<<<<

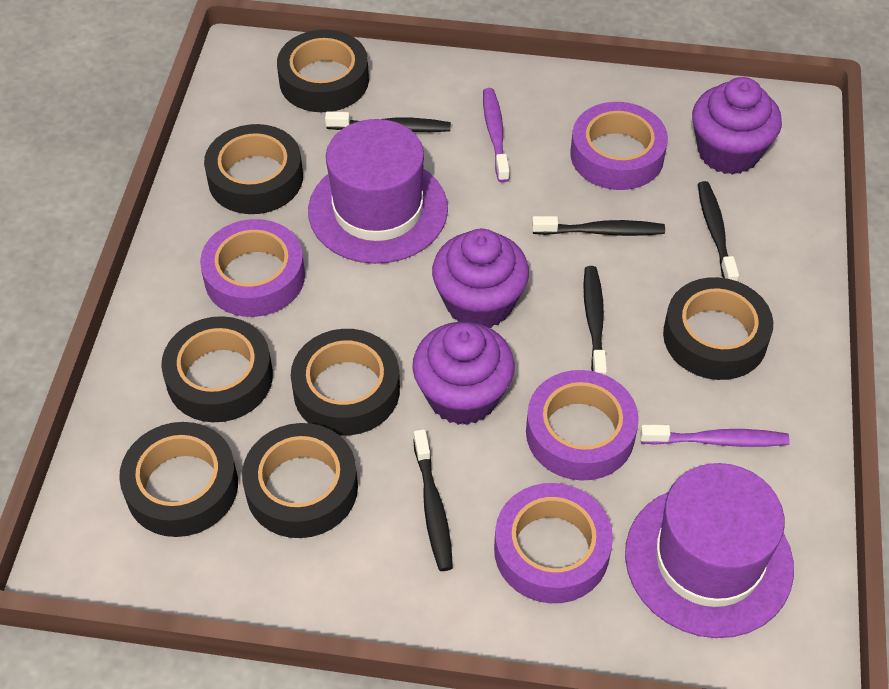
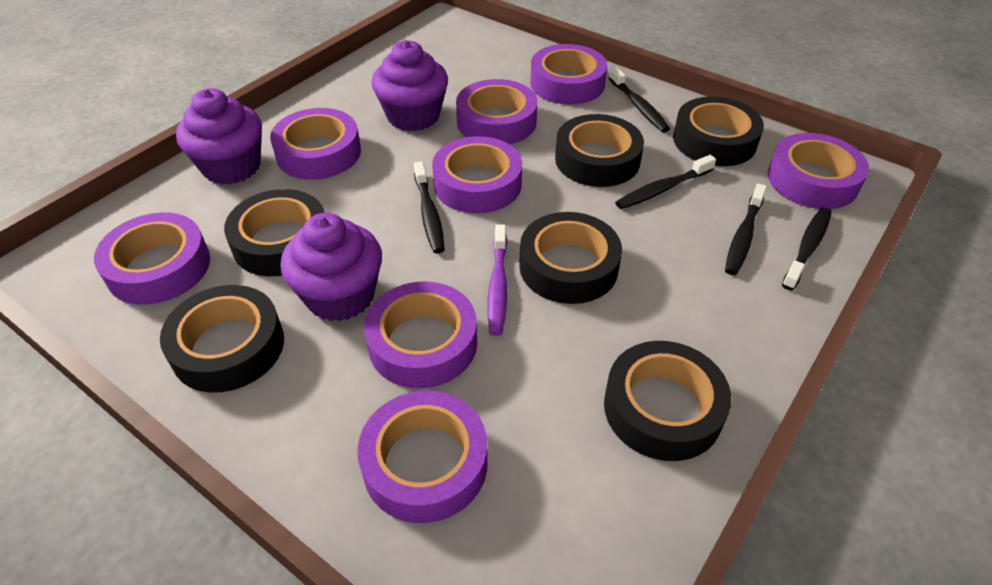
black tape: 7 -> 6
purple hat: 2 -> 0
purple tape: 4 -> 8
purple toothbrush: 2 -> 1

>>>>

Copy out the material above in full and exactly; its pictures are not to appear.

→ SOLUTION TO THE EXERCISE:
black tape: 7 -> 6
purple hat: 2 -> 0
purple tape: 4 -> 8
purple toothbrush: 2 -> 1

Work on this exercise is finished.